* [YOUR TASK]: Retype every line below precisely as it appears.

Dataset records

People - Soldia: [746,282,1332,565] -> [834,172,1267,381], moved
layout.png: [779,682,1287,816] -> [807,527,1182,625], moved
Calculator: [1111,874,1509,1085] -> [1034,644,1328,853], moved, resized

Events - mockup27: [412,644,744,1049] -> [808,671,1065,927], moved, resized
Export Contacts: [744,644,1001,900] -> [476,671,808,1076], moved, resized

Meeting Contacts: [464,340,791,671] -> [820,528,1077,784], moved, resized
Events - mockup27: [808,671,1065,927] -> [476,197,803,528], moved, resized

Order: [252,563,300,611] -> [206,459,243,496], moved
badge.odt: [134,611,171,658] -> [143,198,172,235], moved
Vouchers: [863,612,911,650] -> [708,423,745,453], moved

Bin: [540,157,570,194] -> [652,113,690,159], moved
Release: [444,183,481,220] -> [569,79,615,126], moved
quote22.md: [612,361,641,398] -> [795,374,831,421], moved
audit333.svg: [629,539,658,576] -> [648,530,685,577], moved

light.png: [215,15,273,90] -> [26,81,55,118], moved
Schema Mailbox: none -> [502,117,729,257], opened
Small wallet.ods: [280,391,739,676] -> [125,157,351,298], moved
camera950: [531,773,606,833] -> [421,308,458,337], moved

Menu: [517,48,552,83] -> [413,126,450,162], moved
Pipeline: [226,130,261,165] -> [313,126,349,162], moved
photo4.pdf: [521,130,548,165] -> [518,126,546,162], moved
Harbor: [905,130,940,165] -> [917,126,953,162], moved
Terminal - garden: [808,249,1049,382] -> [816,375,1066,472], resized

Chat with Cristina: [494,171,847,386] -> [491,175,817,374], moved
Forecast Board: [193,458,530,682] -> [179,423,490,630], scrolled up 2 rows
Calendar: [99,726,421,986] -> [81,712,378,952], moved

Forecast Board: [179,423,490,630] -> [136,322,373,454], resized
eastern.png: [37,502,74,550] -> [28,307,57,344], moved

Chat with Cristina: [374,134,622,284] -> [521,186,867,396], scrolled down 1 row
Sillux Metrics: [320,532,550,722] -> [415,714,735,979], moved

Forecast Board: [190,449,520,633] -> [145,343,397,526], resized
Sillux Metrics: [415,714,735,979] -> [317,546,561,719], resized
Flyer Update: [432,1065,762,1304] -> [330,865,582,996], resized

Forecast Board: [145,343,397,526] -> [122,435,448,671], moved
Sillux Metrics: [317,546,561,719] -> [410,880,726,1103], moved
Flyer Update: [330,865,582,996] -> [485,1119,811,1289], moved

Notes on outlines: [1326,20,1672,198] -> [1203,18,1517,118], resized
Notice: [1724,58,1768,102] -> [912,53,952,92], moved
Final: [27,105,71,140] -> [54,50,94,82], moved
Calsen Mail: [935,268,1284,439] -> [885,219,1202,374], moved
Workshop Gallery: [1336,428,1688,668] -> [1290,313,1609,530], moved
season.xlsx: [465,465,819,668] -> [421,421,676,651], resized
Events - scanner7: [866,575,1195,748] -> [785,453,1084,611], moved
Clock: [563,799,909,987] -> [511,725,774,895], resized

* [RESULT OF THIS TASK]:
People - Soldia: [746,282,1332,565] -> [834,172,1267,381], moved
layout.png: [779,682,1287,816] -> [807,527,1182,625], moved
Calculator: [1111,874,1509,1085] -> [1034,644,1328,853], moved, resized

Events - mockup27: [412,644,744,1049] -> [808,671,1065,927], moved, resized
Export Contacts: [744,644,1001,900] -> [476,671,808,1076], moved, resized

Meeting Contacts: [464,340,791,671] -> [820,528,1077,784], moved, resized
Events - mockup27: [808,671,1065,927] -> [476,197,803,528], moved, resized

Order: [252,563,300,611] -> [206,459,243,496], moved
badge.odt: [134,611,171,658] -> [143,198,172,235], moved
Vouchers: [863,612,911,650] -> [708,423,745,453], moved

Bin: [540,157,570,194] -> [652,113,690,159], moved
Release: [444,183,481,220] -> [569,79,615,126], moved
quote22.md: [612,361,641,398] -> [795,374,831,421], moved
audit333.svg: [629,539,658,576] -> [648,530,685,577], moved

light.png: [215,15,273,90] -> [26,81,55,118], moved
Schema Mailbox: none -> [502,117,729,257], opened
Small wallet.ods: [280,391,739,676] -> [125,157,351,298], moved
camera950: [531,773,606,833] -> [421,308,458,337], moved

Menu: [517,48,552,83] -> [413,126,450,162], moved
Pipeline: [226,130,261,165] -> [313,126,349,162], moved
photo4.pdf: [521,130,548,165] -> [518,126,546,162], moved
Harbor: [905,130,940,165] -> [917,126,953,162], moved
Terminal - garden: [808,249,1049,382] -> [816,375,1066,472], resized

Chat with Cristina: [494,171,847,386] -> [491,175,817,374], moved
Forecast Board: [193,458,530,682] -> [179,423,490,630], scrolled up 2 rows
Calendar: [99,726,421,986] -> [81,712,378,952], moved

Forecast Board: [179,423,490,630] -> [136,322,373,454], resized
eastern.png: [37,502,74,550] -> [28,307,57,344], moved

Chat with Cristina: [374,134,622,284] -> [521,186,867,396], scrolled down 1 row
Sillux Metrics: [320,532,550,722] -> [415,714,735,979], moved

Forecast Board: [190,449,520,633] -> [145,343,397,526], resized
Sillux Metrics: [415,714,735,979] -> [317,546,561,719], resized
Flyer Update: [432,1065,762,1304] -> [330,865,582,996], resized

Forecast Board: [145,343,397,526] -> [122,435,448,671], moved
Sillux Metrics: [317,546,561,719] -> [410,880,726,1103], moved
Flyer Update: [330,865,582,996] -> [485,1119,811,1289], moved

Notes on outlines: [1326,20,1672,198] -> [1203,18,1517,118], resized
Notice: [1724,58,1768,102] -> [912,53,952,92], moved
Final: [27,105,71,140] -> [54,50,94,82], moved
Calsen Mail: [935,268,1284,439] -> [885,219,1202,374], moved
Workshop Gallery: [1336,428,1688,668] -> [1290,313,1609,530], moved
season.xlsx: [465,465,819,668] -> [421,421,676,651], resized
Events - scanner7: [866,575,1195,748] -> [785,453,1084,611], moved
Clock: [563,799,909,987] -> [511,725,774,895], resized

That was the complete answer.